▶ **DATA EXCERPTS**:
--- START ---

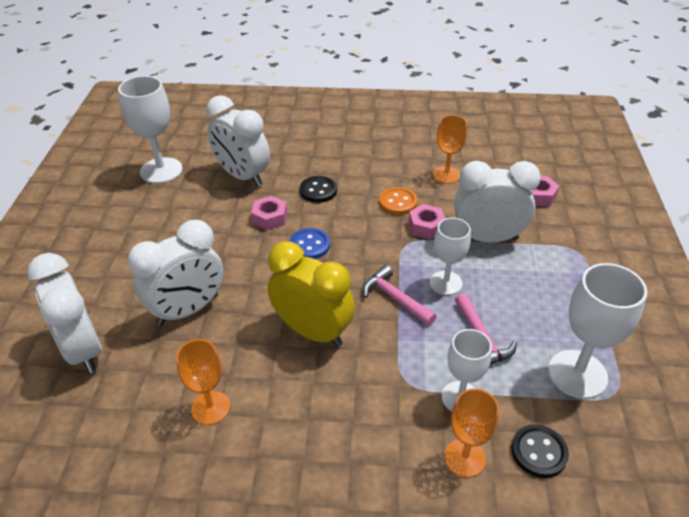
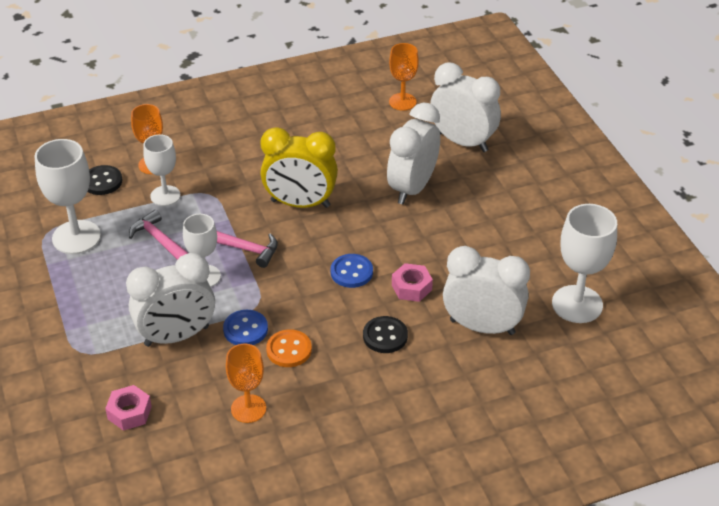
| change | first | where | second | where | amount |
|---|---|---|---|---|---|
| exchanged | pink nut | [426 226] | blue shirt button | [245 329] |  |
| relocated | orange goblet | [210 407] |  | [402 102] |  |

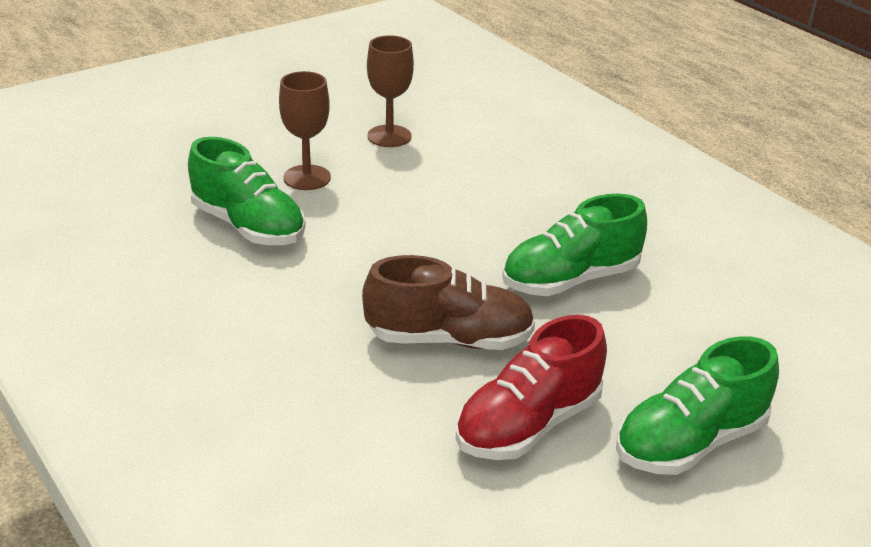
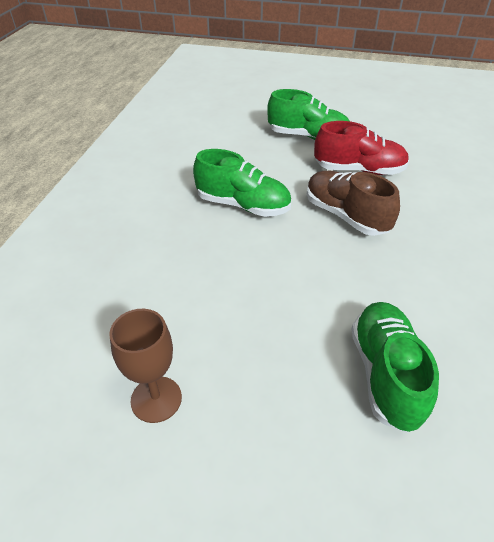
| change | first | where | second | where | amount |
|---|---|---|---|---|---|
| missing | dark brown goblet | [307 178] |  |  |  |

--- END ---

▶ **WORK REQUIRED**:
Set down all the entries above verbatim, and include none of the pictures.

▶ **RESPONSE BOX**:
| change | first | where | second | where | amount |
|---|---|---|---|---|---|
| exchanged | pink nut | [426 226] | blue shirt button | [245 329] |  |
| relocated | orange goblet | [210 407] |  | [402 102] |  |

| change | first | where | second | where | amount |
|---|---|---|---|---|---|
| missing | dark brown goblet | [307 178] |  |  |  |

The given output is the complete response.